**EXERCISE INSTRUCTIONS:** Transcribe exactly, leaving out pictures, the lines from the one that holds "none -> orange round brick E8:F9 level 1" through the end of the data below, including both end lines and no others.

**SUPPLIED INFORMATION:**
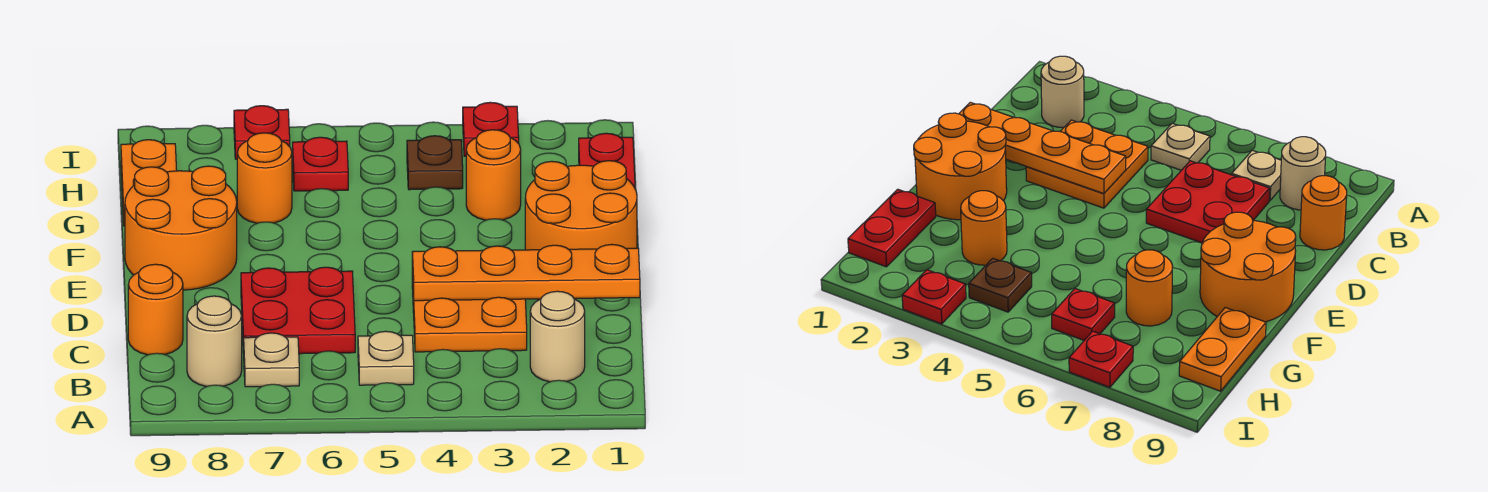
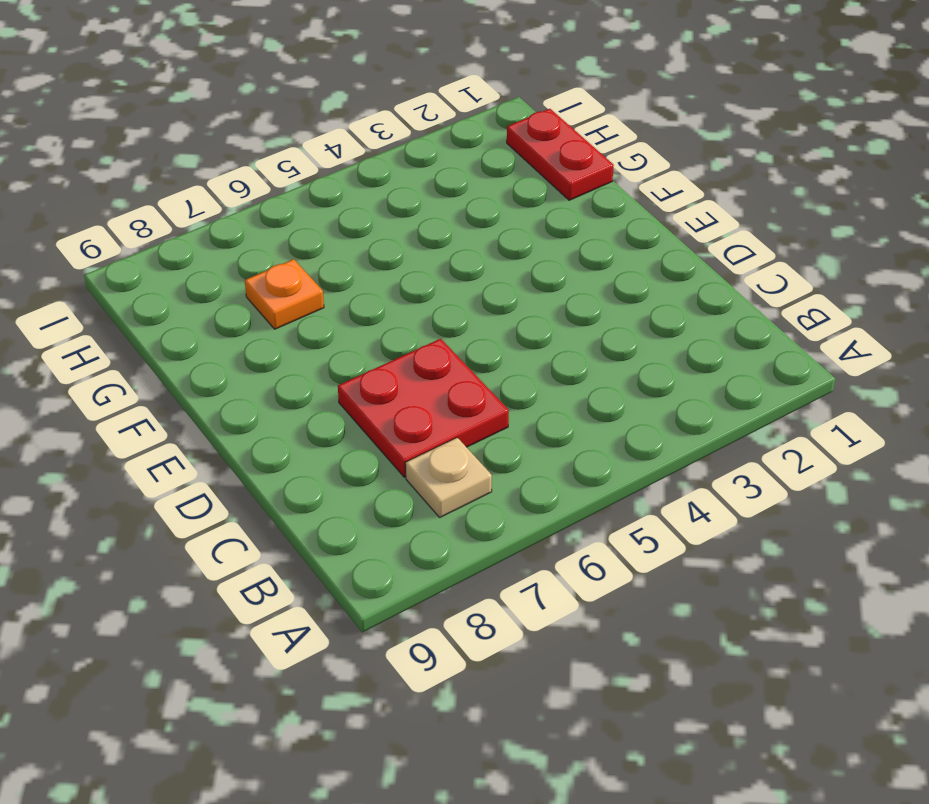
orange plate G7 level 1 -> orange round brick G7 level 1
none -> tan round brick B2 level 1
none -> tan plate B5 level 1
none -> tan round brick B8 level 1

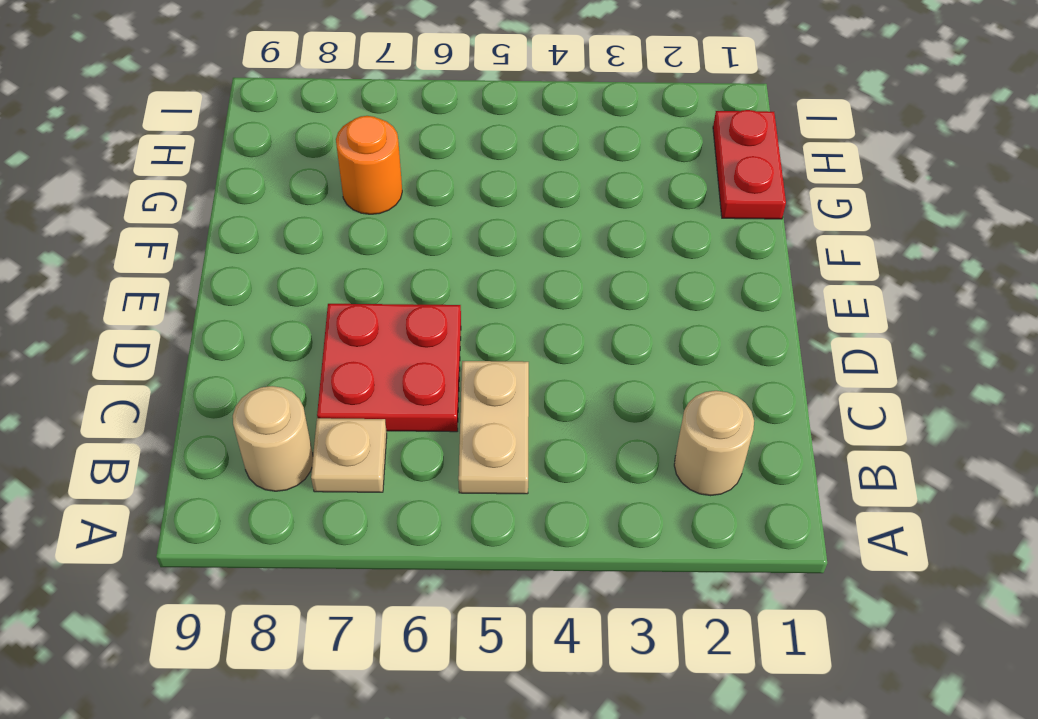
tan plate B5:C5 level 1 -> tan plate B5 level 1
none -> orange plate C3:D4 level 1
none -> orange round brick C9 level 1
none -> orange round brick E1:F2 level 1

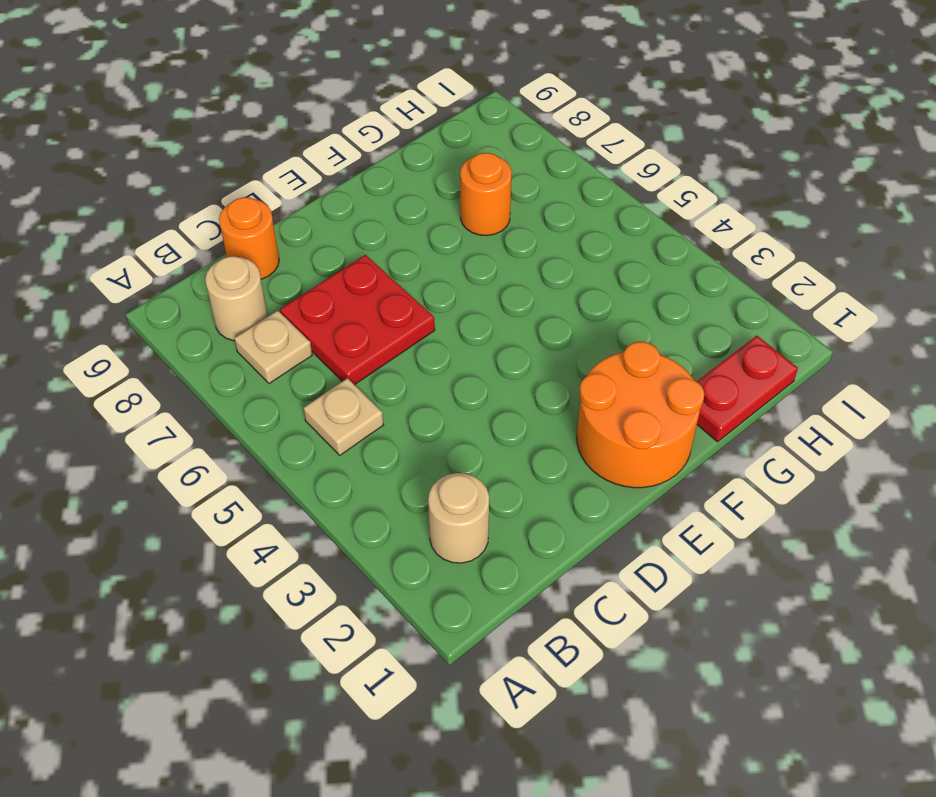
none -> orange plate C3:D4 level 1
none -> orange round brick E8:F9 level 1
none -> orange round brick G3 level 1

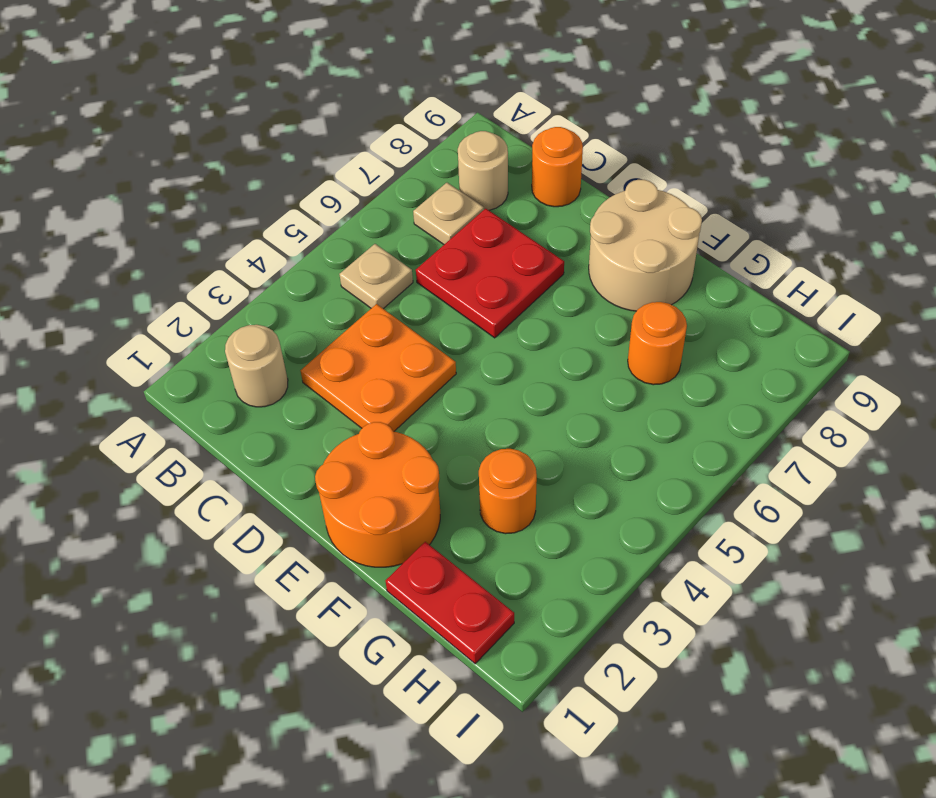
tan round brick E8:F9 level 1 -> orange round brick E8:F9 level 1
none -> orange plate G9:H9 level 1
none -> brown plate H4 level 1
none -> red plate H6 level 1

**ANSWER TO THE PROBLEM:**
none -> orange round brick E8:F9 level 1
none -> orange round brick G3 level 1

tan round brick E8:F9 level 1 -> orange round brick E8:F9 level 1
none -> orange plate G9:H9 level 1
none -> brown plate H4 level 1
none -> red plate H6 level 1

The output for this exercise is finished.